= SUPPLIED MATERIAL =
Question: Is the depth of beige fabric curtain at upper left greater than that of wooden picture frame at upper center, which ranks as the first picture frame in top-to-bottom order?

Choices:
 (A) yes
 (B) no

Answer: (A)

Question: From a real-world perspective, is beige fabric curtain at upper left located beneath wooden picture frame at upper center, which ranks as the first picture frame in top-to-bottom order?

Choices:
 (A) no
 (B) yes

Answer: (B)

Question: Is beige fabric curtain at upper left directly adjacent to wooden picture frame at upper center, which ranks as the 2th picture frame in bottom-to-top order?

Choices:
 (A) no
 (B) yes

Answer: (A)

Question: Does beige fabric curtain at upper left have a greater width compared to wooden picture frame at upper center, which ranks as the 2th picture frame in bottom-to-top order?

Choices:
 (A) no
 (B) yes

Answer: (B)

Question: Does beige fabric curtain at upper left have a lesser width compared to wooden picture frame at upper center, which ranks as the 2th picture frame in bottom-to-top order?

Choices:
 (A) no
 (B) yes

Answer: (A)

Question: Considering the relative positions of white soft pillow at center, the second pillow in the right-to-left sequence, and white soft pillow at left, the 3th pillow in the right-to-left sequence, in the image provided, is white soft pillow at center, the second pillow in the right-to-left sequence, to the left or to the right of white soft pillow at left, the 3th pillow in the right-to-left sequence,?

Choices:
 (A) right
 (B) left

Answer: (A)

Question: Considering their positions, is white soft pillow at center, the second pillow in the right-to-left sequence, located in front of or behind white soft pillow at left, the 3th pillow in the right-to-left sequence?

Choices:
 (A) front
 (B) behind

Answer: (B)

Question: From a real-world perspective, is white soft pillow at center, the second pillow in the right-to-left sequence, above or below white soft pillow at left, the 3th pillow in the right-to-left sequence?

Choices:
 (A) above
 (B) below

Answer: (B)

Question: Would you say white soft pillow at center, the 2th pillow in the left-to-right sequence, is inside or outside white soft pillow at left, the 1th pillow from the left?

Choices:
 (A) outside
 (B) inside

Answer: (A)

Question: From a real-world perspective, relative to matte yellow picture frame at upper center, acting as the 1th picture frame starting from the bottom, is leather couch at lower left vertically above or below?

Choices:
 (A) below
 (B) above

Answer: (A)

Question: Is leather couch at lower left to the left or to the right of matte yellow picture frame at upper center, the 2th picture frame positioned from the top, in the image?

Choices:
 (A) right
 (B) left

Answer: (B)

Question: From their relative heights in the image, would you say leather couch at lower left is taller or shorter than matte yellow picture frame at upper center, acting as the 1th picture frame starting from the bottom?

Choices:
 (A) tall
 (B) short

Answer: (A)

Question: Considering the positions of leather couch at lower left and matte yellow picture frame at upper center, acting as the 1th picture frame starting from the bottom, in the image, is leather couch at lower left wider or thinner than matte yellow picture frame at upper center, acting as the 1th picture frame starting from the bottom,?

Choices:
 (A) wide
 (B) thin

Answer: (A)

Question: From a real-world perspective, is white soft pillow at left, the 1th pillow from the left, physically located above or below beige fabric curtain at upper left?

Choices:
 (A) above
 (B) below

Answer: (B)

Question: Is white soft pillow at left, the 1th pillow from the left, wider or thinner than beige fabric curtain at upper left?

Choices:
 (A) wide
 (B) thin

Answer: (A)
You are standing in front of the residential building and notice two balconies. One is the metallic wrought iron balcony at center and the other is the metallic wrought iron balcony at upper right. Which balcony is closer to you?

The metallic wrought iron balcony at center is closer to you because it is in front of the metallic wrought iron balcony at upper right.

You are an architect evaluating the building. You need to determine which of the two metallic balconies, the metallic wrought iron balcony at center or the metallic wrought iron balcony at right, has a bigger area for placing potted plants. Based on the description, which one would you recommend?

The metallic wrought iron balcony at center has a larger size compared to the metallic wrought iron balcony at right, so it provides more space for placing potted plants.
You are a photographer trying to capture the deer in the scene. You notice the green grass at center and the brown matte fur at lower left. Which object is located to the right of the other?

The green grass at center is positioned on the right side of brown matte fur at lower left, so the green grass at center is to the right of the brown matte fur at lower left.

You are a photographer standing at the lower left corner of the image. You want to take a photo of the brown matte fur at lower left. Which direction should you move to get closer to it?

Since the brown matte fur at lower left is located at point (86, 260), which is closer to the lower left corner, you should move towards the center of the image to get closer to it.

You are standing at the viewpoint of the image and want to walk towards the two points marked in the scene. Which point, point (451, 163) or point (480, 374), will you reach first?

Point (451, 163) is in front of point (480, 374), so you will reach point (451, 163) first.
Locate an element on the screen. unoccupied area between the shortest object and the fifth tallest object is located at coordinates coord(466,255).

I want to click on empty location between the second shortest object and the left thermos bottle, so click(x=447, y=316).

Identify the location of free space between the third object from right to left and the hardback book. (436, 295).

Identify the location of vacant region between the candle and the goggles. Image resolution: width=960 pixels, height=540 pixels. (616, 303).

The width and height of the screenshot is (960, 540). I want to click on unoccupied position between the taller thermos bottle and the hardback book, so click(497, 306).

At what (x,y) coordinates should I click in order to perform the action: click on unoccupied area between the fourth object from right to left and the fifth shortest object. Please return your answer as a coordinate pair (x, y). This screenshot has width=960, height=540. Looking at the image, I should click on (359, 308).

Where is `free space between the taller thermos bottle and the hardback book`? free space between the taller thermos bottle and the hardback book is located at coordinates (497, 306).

= TASK GOAL =
Copy out the whole listing above, word for word and line for line, leaving nothing out.

= WORKED ANSWER =
Question: Is the depth of beige fabric curtain at upper left greater than that of wooden picture frame at upper center, which ranks as the first picture frame in top-to-bottom order?

Choices:
 (A) yes
 (B) no

Answer: (A)

Question: From a real-world perspective, is beige fabric curtain at upper left located beneath wooden picture frame at upper center, which ranks as the first picture frame in top-to-bottom order?

Choices:
 (A) no
 (B) yes

Answer: (B)

Question: Is beige fabric curtain at upper left directly adjacent to wooden picture frame at upper center, which ranks as the 2th picture frame in bottom-to-top order?

Choices:
 (A) no
 (B) yes

Answer: (A)

Question: Does beige fabric curtain at upper left have a greater width compared to wooden picture frame at upper center, which ranks as the 2th picture frame in bottom-to-top order?

Choices:
 (A) no
 (B) yes

Answer: (B)

Question: Does beige fabric curtain at upper left have a lesser width compared to wooden picture frame at upper center, which ranks as the 2th picture frame in bottom-to-top order?

Choices:
 (A) no
 (B) yes

Answer: (A)

Question: Considering the relative positions of white soft pillow at center, the second pillow in the right-to-left sequence, and white soft pillow at left, the 3th pillow in the right-to-left sequence, in the image provided, is white soft pillow at center, the second pillow in the right-to-left sequence, to the left or to the right of white soft pillow at left, the 3th pillow in the right-to-left sequence,?

Choices:
 (A) right
 (B) left

Answer: (A)

Question: Considering their positions, is white soft pillow at center, the second pillow in the right-to-left sequence, located in front of or behind white soft pillow at left, the 3th pillow in the right-to-left sequence?

Choices:
 (A) front
 (B) behind

Answer: (B)

Question: From a real-world perspective, is white soft pillow at center, the second pillow in the right-to-left sequence, above or below white soft pillow at left, the 3th pillow in the right-to-left sequence?

Choices:
 (A) above
 (B) below

Answer: (B)

Question: Would you say white soft pillow at center, the 2th pillow in the left-to-right sequence, is inside or outside white soft pillow at left, the 1th pillow from the left?

Choices:
 (A) outside
 (B) inside

Answer: (A)

Question: From a real-world perspective, relative to matte yellow picture frame at upper center, acting as the 1th picture frame starting from the bottom, is leather couch at lower left vertically above or below?

Choices:
 (A) below
 (B) above

Answer: (A)

Question: Is leather couch at lower left to the left or to the right of matte yellow picture frame at upper center, the 2th picture frame positioned from the top, in the image?

Choices:
 (A) right
 (B) left

Answer: (B)

Question: From their relative heights in the image, would you say leather couch at lower left is taller or shorter than matte yellow picture frame at upper center, acting as the 1th picture frame starting from the bottom?

Choices:
 (A) tall
 (B) short

Answer: (A)

Question: Considering the positions of leather couch at lower left and matte yellow picture frame at upper center, acting as the 1th picture frame starting from the bottom, in the image, is leather couch at lower left wider or thinner than matte yellow picture frame at upper center, acting as the 1th picture frame starting from the bottom,?

Choices:
 (A) wide
 (B) thin

Answer: (A)

Question: From a real-world perspective, is white soft pillow at left, the 1th pillow from the left, physically located above or below beige fabric curtain at upper left?

Choices:
 (A) above
 (B) below

Answer: (B)

Question: Is white soft pillow at left, the 1th pillow from the left, wider or thinner than beige fabric curtain at upper left?

Choices:
 (A) wide
 (B) thin

Answer: (A)
You are standing in front of the residential building and notice two balconies. One is the metallic wrought iron balcony at center and the other is the metallic wrought iron balcony at upper right. Which balcony is closer to you?

The metallic wrought iron balcony at center is closer to you because it is in front of the metallic wrought iron balcony at upper right.

You are an architect evaluating the building. You need to determine which of the two metallic balconies, the metallic wrought iron balcony at center or the metallic wrought iron balcony at right, has a bigger area for placing potted plants. Based on the description, which one would you recommend?

The metallic wrought iron balcony at center has a larger size compared to the metallic wrought iron balcony at right, so it provides more space for placing potted plants.
You are a photographer trying to capture the deer in the scene. You notice the green grass at center and the brown matte fur at lower left. Which object is located to the right of the other?

The green grass at center is positioned on the right side of brown matte fur at lower left, so the green grass at center is to the right of the brown matte fur at lower left.

You are a photographer standing at the lower left corner of the image. You want to take a photo of the brown matte fur at lower left. Which direction should you move to get closer to it?

Since the brown matte fur at lower left is located at point (86, 260), which is closer to the lower left corner, you should move towards the center of the image to get closer to it.

You are standing at the viewpoint of the image and want to walk towards the two points marked in the scene. Which point, point (451, 163) or point (480, 374), will you reach first?

Point (451, 163) is in front of point (480, 374), so you will reach point (451, 163) first.
Locate an element on the screen. unoccupied area between the shortest object and the fifth tallest object is located at coordinates coord(466,255).

I want to click on empty location between the second shortest object and the left thermos bottle, so click(x=447, y=316).

Identify the location of free space between the third object from right to left and the hardback book. (436, 295).

Identify the location of vacant region between the candle and the goggles. Image resolution: width=960 pixels, height=540 pixels. (616, 303).

The width and height of the screenshot is (960, 540). I want to click on unoccupied position between the taller thermos bottle and the hardback book, so click(497, 306).

At what (x,y) coordinates should I click in order to perform the action: click on unoccupied area between the fourth object from right to left and the fifth shortest object. Please return your answer as a coordinate pair (x, y). This screenshot has width=960, height=540. Looking at the image, I should click on (359, 308).

Where is `free space between the taller thermos bottle and the hardback book`? free space between the taller thermos bottle and the hardback book is located at coordinates (497, 306).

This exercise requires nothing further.